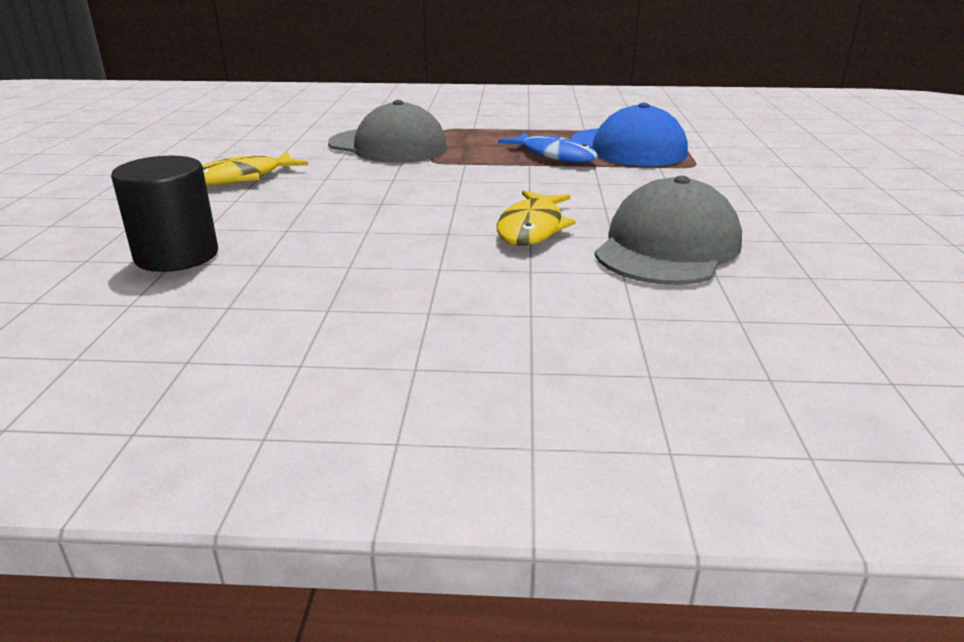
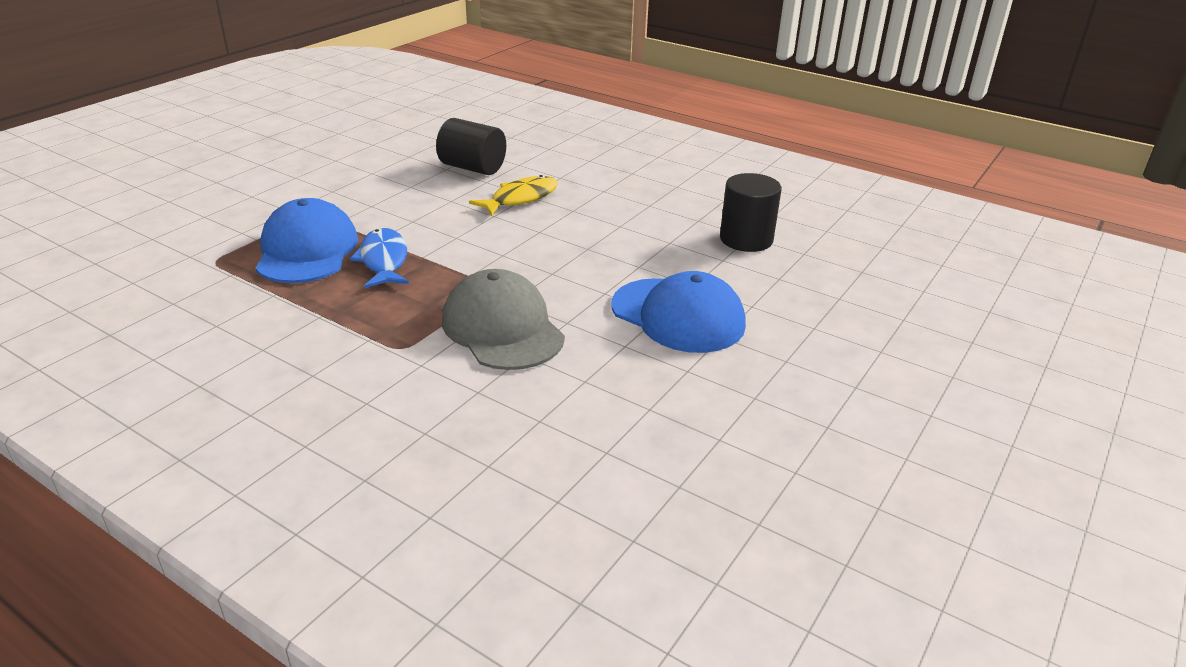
camera: 150 degrees left, 5 degrees up
(241, 178) = (678, 315): yellow fish -> blue cap
(667, 247) = (472, 168): grey cap -> black cylinder

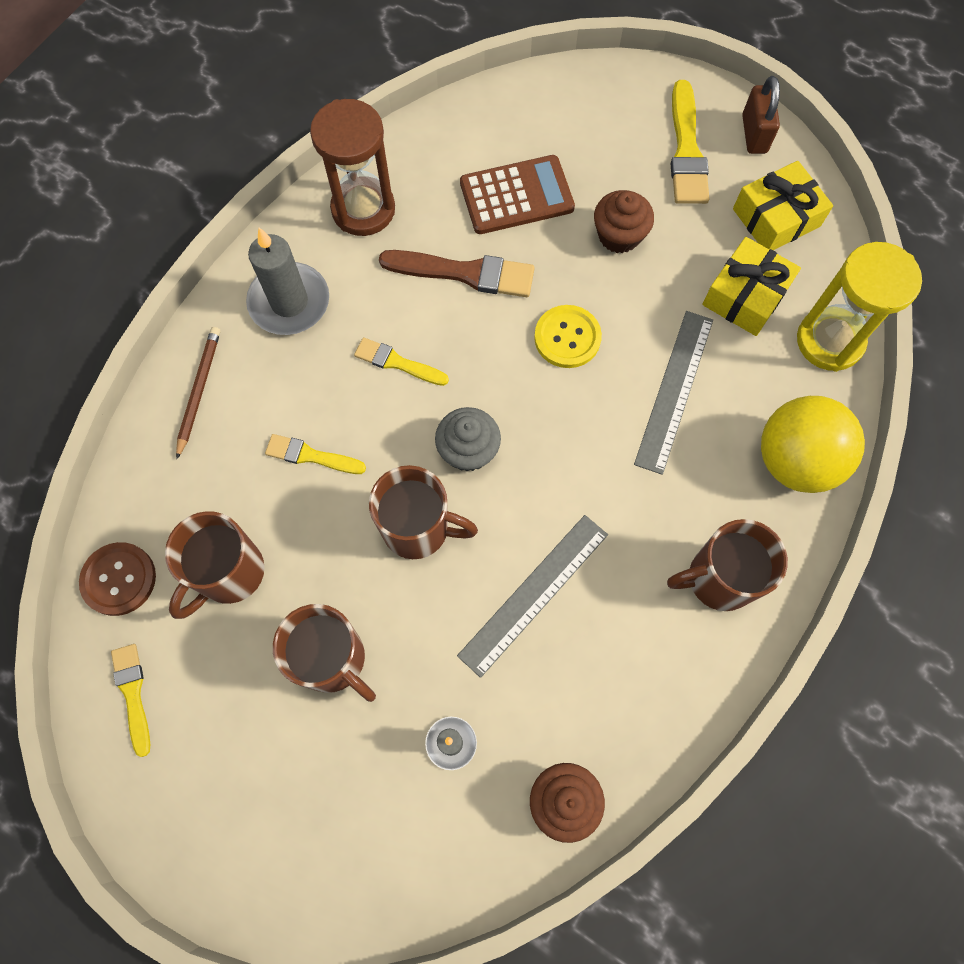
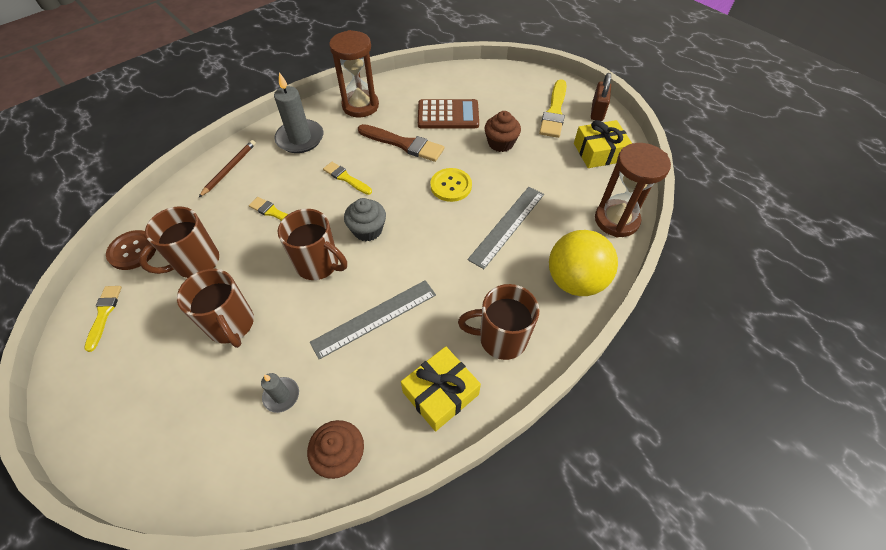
camera: 15 degrees right, 15 degrees down
(745, 296) = (568, 186): yellow gift -> yellow gift (440, 393)
(829, 341) = (616, 220): yellow hourglass -> brown hourglass

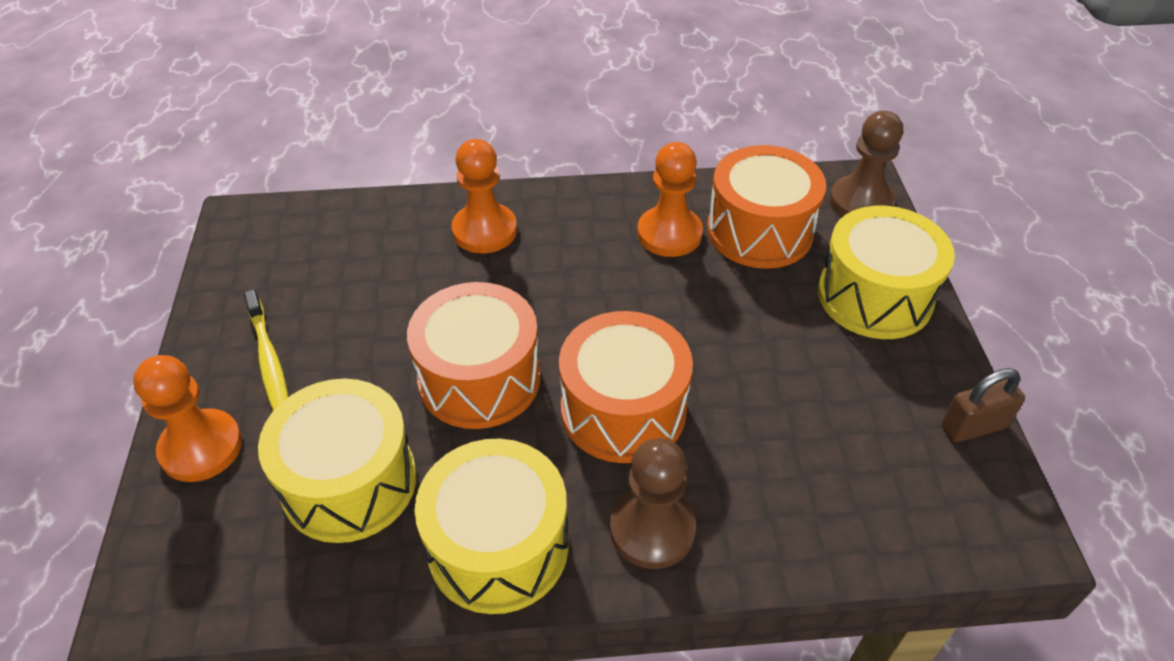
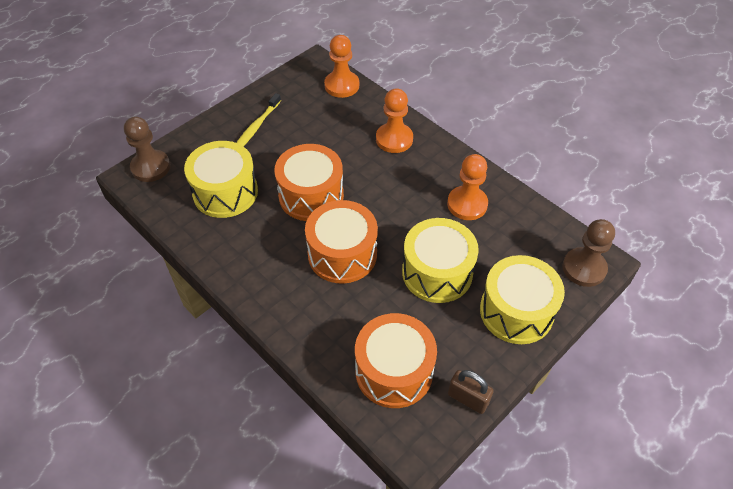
camera: 50 degrees right, 5 degrees up
(201, 447) = (201, 140): orange pawn -> orange pawn (342, 85)
(498, 546) = (238, 257): yellow drum -> yellow drum (437, 272)
(652, 529) = (290, 302): brown pawn -> brown pawn (151, 167)
(759, 231) = (510, 238): orange drum -> orange drum (394, 371)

• [REQUIREMENT] Using the data above, give again exactly the lines starting at the one holding "(745, 296) = (568, 186): yellow" and ending at the one holding "(498, 546) = (238, 257): yellow", inclusive, and nothing more. Omit the pictures.

• [EXERCISE OUTPUT]
(745, 296) = (568, 186): yellow gift -> yellow gift (440, 393)
(829, 341) = (616, 220): yellow hourglass -> brown hourglass

camera: 50 degrees right, 5 degrees up
(201, 447) = (201, 140): orange pawn -> orange pawn (342, 85)
(498, 546) = (238, 257): yellow drum -> yellow drum (437, 272)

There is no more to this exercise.